▶ _ABOUT THIS TASK_: Look below and pull out each line with the word "round".

Spatial reasoning data:
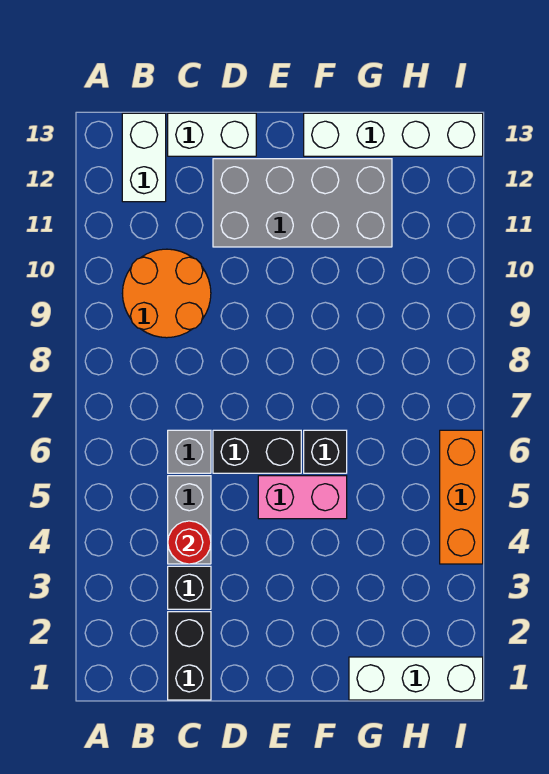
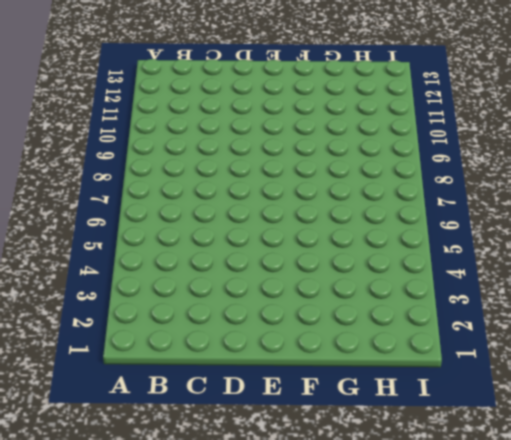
none -> orange 2x2 round brick [122,249,211,338]
none -> white 1x2 brick [122,113,166,202]
none -> black 1x2 brick [168,612,211,700]

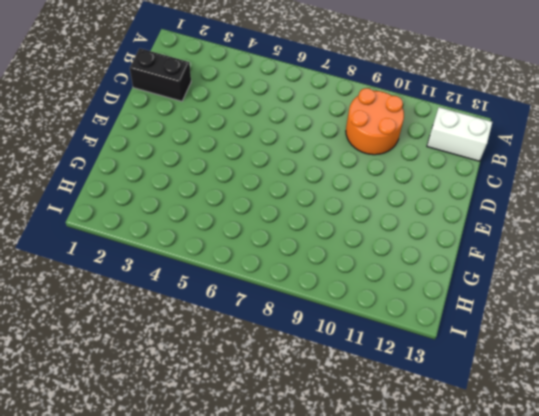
none -> black 1x1 brick [168,566,211,609]
none -> grey 1x2 brick [168,476,211,564]
none -> grey 1x1 brick [168,430,211,473]

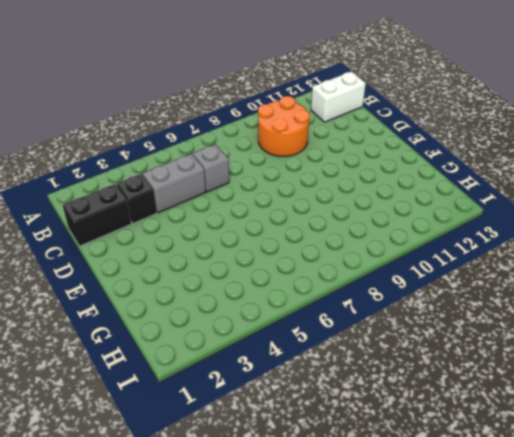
none -> white 1x2 brick [168,113,256,156]
none -> black 1x2 brick [213,430,301,473]
none -> grey 2x4 brick [213,159,392,247]

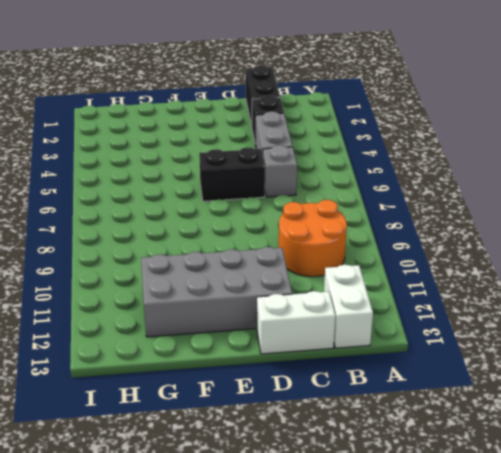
none -> pink 1x2 brick [258,476,347,519]
none -> black 1x1 brick [304,430,347,473]
none -> white 1x4 brick [304,113,483,156]

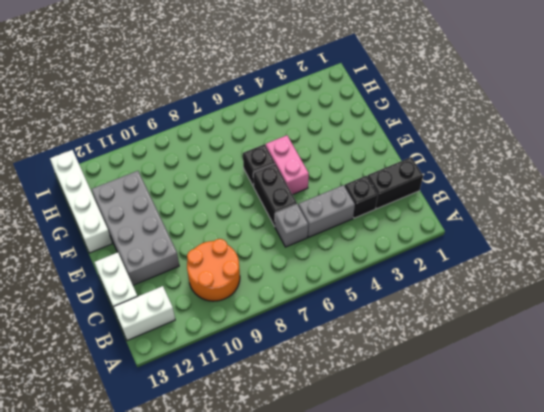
none -> white 1x3 brick [349,657,483,700]
none -> orange 1x3 brick [440,430,483,564]
none -> red 1x1 round brick [168,521,211,564]

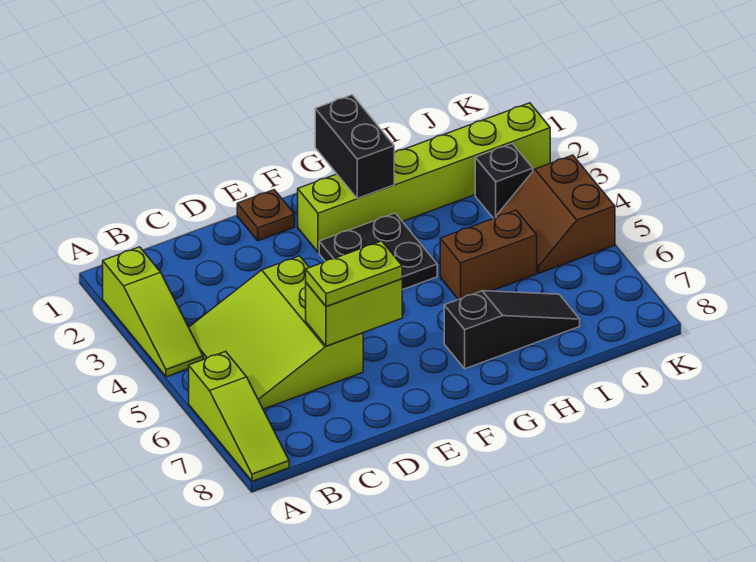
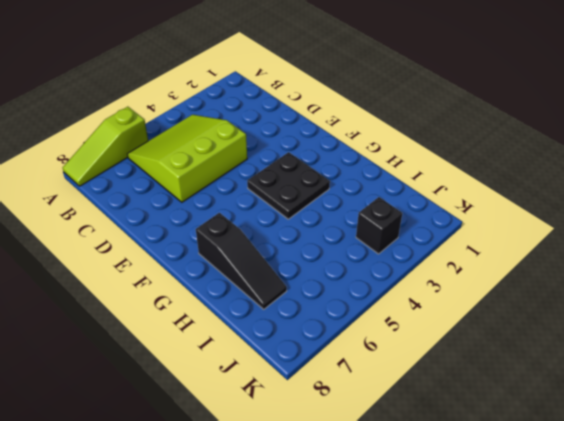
none -> lime 1x3 slope [103,247,203,377]
none -> brown 1x1 plate [237,190,295,241]
none -> lime 1x6 brick [298,103,550,253]

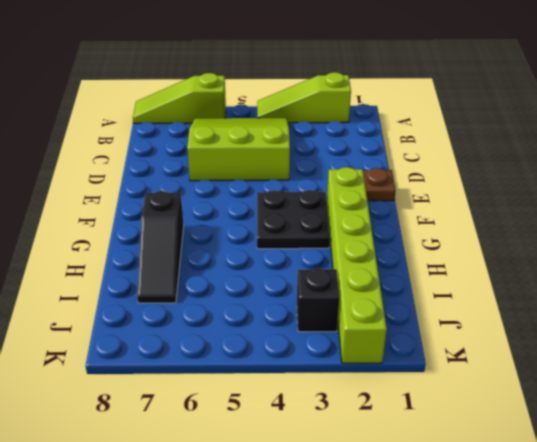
none -> brown 1x2 brick [440,210,537,300]
none -> brown 2x2 slope [497,155,615,273]
none -> lime 1x2 brick [306,279,402,346]

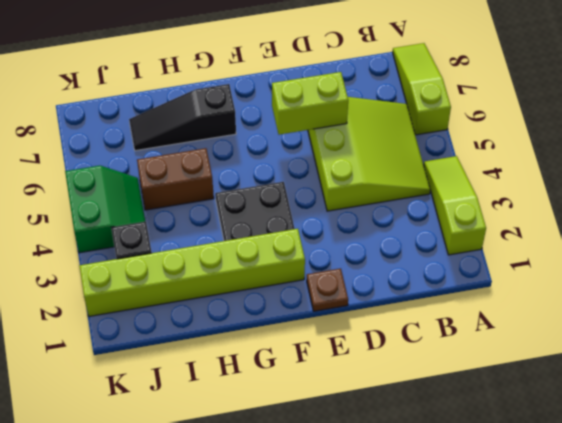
green 2x2 slope [65,166,145,253] -> brown 2x2 slope [497,155,615,273]
none -> black 1x2 brick [315,95,394,198]
none -> lime 1x2 plate [306,241,402,307]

▶ _ANSWER SECTION_:
none -> orange 2x2 round brick [122,249,211,338]
none -> red 1x1 round brick [168,521,211,564]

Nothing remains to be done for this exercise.